> Exercise requirements
Return each line below holding the string "cone".

*** Opening of Exercise materials ***

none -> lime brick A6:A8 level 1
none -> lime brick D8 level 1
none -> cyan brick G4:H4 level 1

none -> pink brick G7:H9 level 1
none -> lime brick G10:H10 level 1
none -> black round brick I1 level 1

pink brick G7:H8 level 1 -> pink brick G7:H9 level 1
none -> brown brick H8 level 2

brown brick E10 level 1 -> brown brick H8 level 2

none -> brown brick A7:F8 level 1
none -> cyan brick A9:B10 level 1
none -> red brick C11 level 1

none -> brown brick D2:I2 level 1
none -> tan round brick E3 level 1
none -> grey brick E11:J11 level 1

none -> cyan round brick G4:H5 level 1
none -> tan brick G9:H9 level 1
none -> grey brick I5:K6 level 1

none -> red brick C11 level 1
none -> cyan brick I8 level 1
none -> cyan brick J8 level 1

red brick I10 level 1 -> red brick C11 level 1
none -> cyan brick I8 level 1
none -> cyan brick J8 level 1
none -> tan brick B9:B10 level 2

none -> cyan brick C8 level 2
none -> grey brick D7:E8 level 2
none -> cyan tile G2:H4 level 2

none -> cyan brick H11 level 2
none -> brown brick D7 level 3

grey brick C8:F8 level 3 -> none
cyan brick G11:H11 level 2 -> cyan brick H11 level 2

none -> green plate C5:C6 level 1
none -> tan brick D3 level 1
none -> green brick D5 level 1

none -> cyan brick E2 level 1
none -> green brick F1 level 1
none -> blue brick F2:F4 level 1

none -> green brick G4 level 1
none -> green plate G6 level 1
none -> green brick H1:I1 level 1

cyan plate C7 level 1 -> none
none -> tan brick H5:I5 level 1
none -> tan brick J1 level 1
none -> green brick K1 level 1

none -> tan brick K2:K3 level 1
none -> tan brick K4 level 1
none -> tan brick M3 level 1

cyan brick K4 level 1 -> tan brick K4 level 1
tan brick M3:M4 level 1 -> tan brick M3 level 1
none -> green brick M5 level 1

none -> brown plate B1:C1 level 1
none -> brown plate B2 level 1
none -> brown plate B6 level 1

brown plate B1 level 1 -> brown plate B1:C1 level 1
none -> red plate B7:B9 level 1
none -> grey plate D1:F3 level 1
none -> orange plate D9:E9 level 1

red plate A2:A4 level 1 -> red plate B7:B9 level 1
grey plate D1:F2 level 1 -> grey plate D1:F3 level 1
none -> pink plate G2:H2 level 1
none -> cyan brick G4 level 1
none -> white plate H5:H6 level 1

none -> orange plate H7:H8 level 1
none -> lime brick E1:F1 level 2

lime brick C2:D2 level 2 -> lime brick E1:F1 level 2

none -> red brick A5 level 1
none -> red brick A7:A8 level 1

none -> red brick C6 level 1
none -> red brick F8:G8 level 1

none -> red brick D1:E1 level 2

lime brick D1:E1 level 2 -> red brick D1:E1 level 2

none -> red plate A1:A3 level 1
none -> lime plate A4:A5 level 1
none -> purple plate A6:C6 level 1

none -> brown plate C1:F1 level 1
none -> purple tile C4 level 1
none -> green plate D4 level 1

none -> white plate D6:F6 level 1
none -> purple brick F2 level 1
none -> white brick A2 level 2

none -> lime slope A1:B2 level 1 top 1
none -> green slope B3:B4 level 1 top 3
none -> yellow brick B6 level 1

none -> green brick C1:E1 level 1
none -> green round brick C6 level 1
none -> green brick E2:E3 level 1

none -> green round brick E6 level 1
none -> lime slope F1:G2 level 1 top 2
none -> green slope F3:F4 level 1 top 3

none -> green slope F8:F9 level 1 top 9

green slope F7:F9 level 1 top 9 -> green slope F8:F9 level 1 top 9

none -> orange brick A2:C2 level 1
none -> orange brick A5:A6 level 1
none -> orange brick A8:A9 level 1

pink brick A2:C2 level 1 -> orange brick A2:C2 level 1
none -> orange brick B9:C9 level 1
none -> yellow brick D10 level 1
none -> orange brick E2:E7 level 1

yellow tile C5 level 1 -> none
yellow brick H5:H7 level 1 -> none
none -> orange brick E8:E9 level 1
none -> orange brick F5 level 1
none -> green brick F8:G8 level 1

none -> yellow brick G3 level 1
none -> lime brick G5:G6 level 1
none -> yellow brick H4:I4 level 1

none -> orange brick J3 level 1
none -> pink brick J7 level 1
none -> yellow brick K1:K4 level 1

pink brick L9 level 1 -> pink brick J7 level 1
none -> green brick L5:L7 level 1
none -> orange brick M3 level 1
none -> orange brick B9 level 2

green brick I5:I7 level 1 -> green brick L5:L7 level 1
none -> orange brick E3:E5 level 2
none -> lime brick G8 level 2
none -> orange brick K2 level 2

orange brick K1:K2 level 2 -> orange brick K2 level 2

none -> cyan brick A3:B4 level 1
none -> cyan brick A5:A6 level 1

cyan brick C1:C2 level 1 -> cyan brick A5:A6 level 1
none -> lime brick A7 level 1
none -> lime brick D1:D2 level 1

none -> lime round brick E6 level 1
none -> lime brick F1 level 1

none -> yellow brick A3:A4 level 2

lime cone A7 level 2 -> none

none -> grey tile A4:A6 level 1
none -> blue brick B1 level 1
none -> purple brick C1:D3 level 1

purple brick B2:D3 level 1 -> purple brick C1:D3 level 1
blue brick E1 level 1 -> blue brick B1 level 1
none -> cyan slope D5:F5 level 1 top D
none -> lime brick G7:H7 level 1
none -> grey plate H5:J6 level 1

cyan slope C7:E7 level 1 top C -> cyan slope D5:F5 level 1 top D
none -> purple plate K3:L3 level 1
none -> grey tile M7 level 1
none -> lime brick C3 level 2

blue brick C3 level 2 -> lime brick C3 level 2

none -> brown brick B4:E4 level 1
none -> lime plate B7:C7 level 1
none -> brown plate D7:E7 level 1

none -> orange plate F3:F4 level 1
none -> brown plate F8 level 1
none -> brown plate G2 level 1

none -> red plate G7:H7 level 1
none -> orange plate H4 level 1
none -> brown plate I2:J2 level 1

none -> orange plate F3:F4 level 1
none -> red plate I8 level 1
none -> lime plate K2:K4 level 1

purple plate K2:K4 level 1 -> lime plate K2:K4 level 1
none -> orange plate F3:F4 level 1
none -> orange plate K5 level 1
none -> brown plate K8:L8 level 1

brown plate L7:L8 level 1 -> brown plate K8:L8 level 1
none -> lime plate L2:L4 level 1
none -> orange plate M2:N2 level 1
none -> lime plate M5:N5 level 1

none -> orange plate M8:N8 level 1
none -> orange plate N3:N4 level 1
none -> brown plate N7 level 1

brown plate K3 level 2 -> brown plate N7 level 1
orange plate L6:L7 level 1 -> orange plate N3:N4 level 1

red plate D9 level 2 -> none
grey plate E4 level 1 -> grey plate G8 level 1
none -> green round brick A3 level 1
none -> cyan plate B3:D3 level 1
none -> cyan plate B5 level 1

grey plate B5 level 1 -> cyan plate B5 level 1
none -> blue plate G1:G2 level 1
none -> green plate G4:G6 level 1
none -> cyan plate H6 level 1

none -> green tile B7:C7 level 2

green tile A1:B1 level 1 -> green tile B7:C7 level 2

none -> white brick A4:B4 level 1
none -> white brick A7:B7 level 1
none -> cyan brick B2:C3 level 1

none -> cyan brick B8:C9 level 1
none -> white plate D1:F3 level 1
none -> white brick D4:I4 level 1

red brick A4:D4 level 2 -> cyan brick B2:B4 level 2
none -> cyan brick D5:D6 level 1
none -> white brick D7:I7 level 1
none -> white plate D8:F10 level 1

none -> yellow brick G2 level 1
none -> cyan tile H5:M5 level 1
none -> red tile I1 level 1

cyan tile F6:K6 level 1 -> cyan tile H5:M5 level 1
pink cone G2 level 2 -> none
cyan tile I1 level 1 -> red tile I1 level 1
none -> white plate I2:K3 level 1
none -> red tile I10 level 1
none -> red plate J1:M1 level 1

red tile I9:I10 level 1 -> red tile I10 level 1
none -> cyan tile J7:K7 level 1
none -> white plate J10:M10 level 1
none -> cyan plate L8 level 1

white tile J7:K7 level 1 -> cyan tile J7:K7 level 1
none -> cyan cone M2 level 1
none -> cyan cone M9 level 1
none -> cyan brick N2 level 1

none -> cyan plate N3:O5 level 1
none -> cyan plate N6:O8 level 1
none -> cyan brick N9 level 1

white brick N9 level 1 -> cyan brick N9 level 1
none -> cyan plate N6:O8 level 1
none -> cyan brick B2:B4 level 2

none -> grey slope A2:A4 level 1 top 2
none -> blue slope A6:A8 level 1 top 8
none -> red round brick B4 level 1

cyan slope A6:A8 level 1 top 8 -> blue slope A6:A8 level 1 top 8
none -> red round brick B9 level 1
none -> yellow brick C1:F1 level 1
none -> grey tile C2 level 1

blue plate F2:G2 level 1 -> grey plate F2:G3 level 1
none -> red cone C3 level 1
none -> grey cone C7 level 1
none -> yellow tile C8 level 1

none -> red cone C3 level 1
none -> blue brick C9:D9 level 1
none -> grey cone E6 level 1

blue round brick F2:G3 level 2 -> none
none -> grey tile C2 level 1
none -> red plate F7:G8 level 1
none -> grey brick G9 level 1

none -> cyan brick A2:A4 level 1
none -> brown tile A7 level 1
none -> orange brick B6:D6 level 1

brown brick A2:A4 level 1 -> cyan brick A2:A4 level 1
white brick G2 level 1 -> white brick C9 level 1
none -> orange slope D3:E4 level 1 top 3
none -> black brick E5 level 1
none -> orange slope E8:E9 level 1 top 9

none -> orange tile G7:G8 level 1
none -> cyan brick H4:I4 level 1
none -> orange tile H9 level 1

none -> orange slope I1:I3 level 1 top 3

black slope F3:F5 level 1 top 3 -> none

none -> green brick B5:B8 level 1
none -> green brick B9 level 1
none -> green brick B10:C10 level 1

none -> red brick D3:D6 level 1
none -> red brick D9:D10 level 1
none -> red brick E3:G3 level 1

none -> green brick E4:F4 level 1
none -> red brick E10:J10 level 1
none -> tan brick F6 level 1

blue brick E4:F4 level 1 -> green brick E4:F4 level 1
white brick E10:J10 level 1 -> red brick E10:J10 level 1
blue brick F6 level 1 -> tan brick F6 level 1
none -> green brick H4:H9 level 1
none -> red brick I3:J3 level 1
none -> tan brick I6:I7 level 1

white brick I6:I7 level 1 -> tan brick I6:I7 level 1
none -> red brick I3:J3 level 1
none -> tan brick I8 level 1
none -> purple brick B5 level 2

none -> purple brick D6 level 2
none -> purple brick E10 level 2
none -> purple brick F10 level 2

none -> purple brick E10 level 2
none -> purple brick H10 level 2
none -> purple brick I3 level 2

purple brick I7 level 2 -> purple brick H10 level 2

*** Close of Exercise materials ***

> Solution to this problem
lime cone A7 level 2 -> none
pink cone G2 level 2 -> none
none -> cyan cone M2 level 1
none -> cyan cone M9 level 1
none -> red cone C3 level 1
none -> grey cone C7 level 1
none -> red cone C3 level 1
none -> grey cone E6 level 1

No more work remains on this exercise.